WORK INSTRUCTIONS: Make an exact copy of the records that follow, with each picture omitted.

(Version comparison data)
........
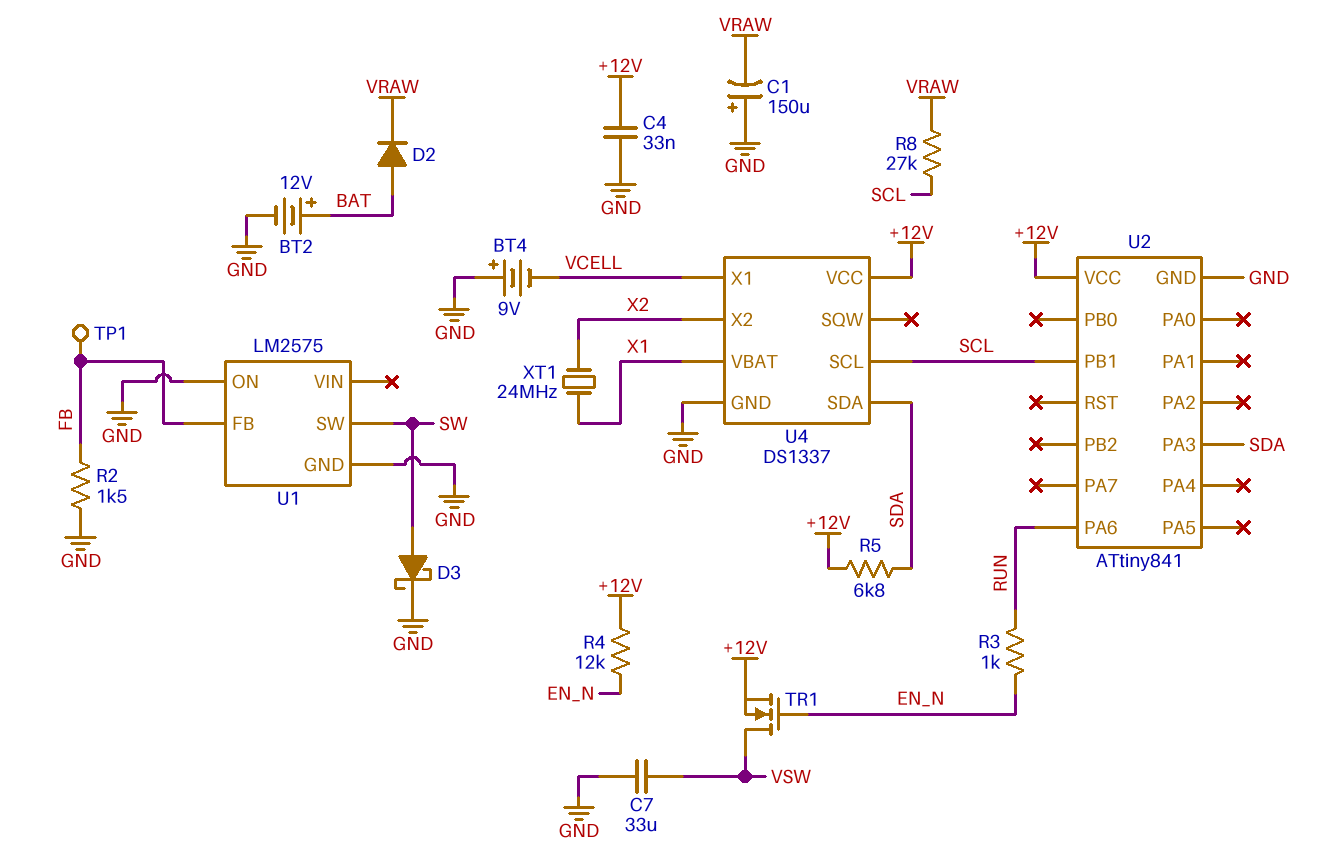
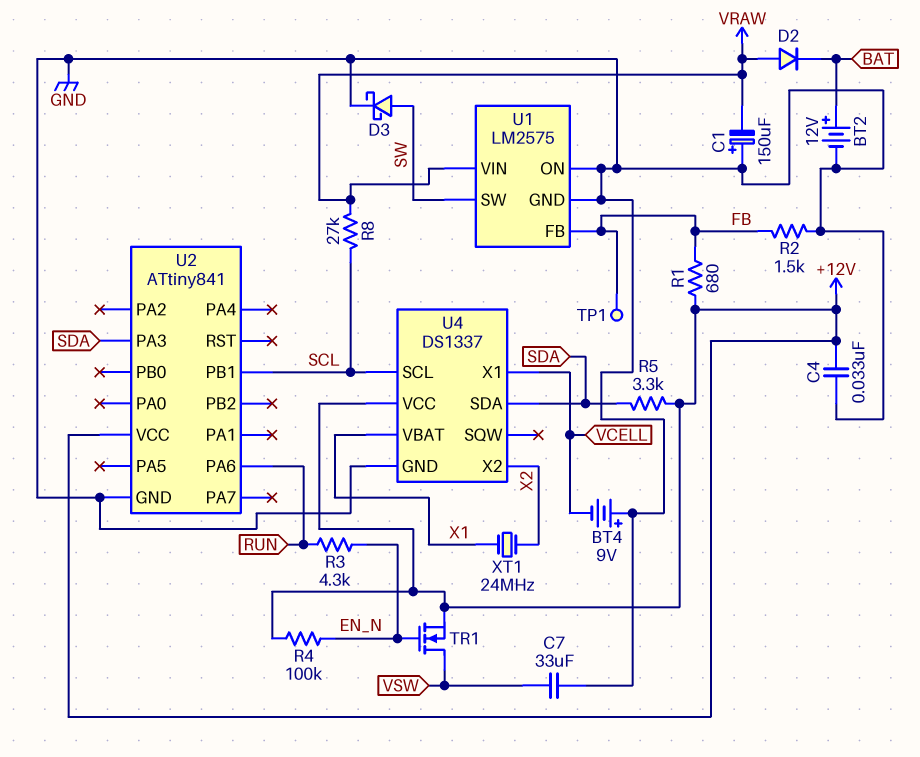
D2: diode (A BAT, K VRAW) -> diode (A VRAW, K BAT)
R1: none -> 680 (+12V, FB)
R3: 1k (EN_N, RUN) -> 4.3k (EN_N, RUN)
R4: 12k (+12V, EN_N) -> 100k (+12V, EN_N)
R5: 6.8k (+12V, SDA) -> 3.3k (+12V, SDA)
U1 pin VIN: none -> VRAW

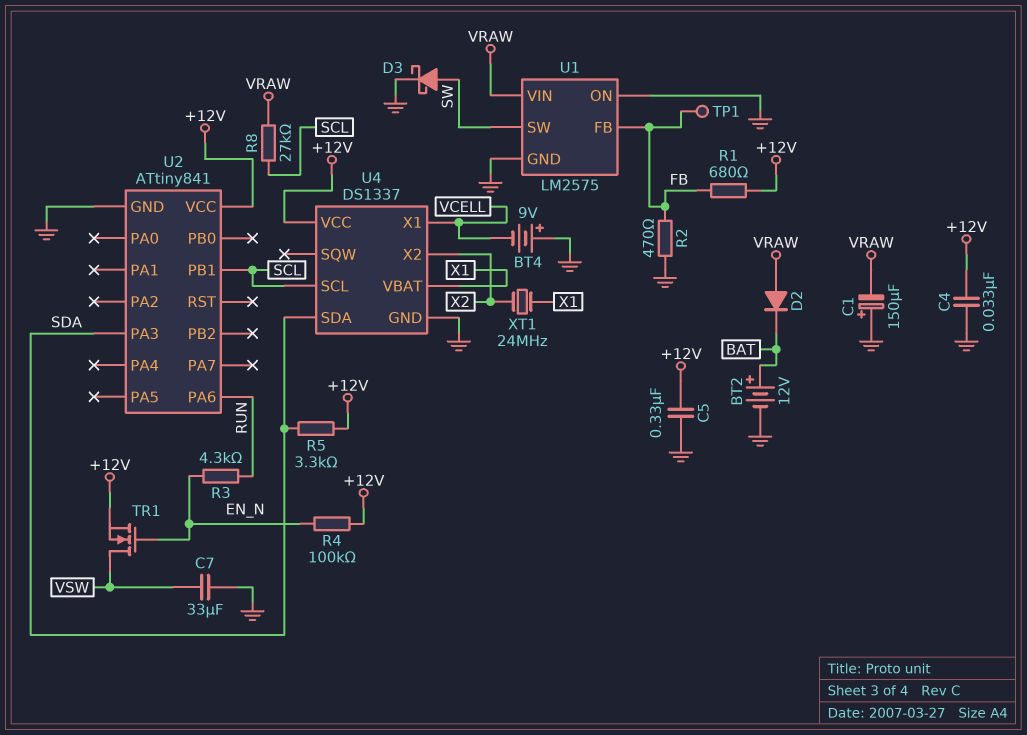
C5: none -> 330nF (+12V, GND)
R2: 1.5k (FB, GND) -> 470 (FB, GND)

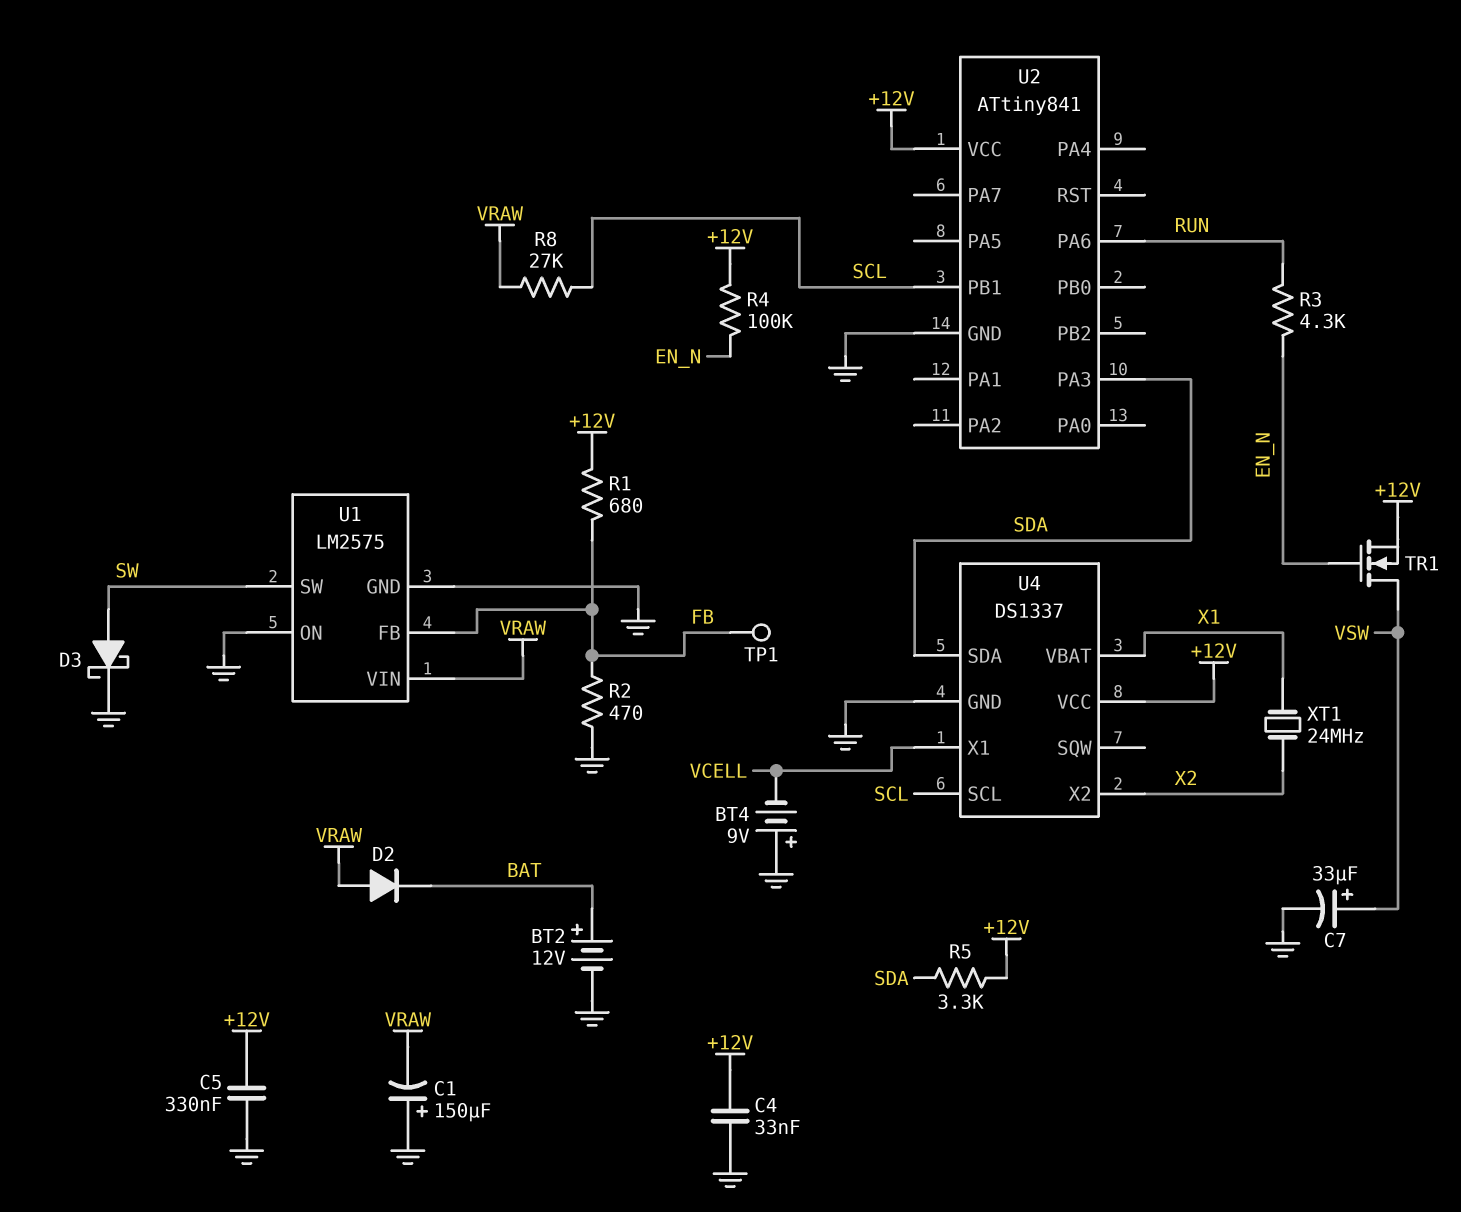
C7: 33uF (GND, VSW) -> 33uF (plus VSW, minus GND)

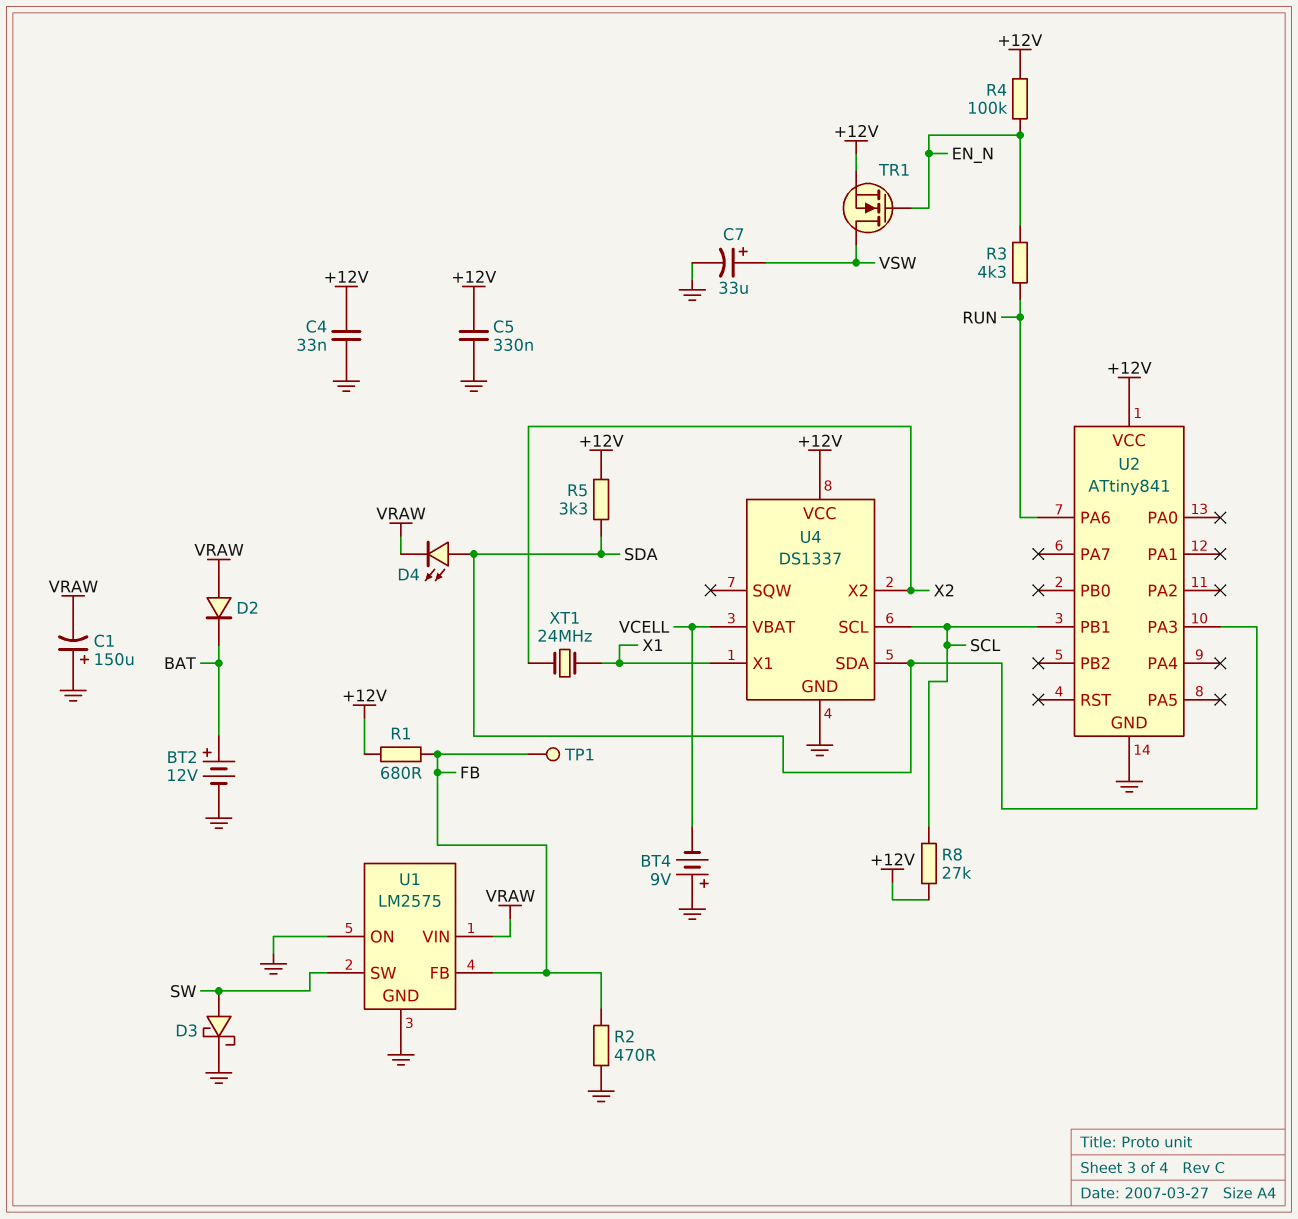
D4: none -> LED (A SDA, K VRAW)
R8: 27k (SCL, VRAW) -> 27k (+12V, SCL)
U4 pin VBAT: X1 -> VCELL
U4 pin X1: VCELL -> X1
........
RESPONSE TO THIS TASK:
D2: diode (A BAT, K VRAW) -> diode (A VRAW, K BAT)
R1: none -> 680 (+12V, FB)
R3: 1k (EN_N, RUN) -> 4.3k (EN_N, RUN)
R4: 12k (+12V, EN_N) -> 100k (+12V, EN_N)
R5: 6.8k (+12V, SDA) -> 3.3k (+12V, SDA)
U1 pin VIN: none -> VRAW

C5: none -> 330nF (+12V, GND)
R2: 1.5k (FB, GND) -> 470 (FB, GND)

C7: 33uF (GND, VSW) -> 33uF (plus VSW, minus GND)

D4: none -> LED (A SDA, K VRAW)
R8: 27k (SCL, VRAW) -> 27k (+12V, SCL)
U4 pin VBAT: X1 -> VCELL
U4 pin X1: VCELL -> X1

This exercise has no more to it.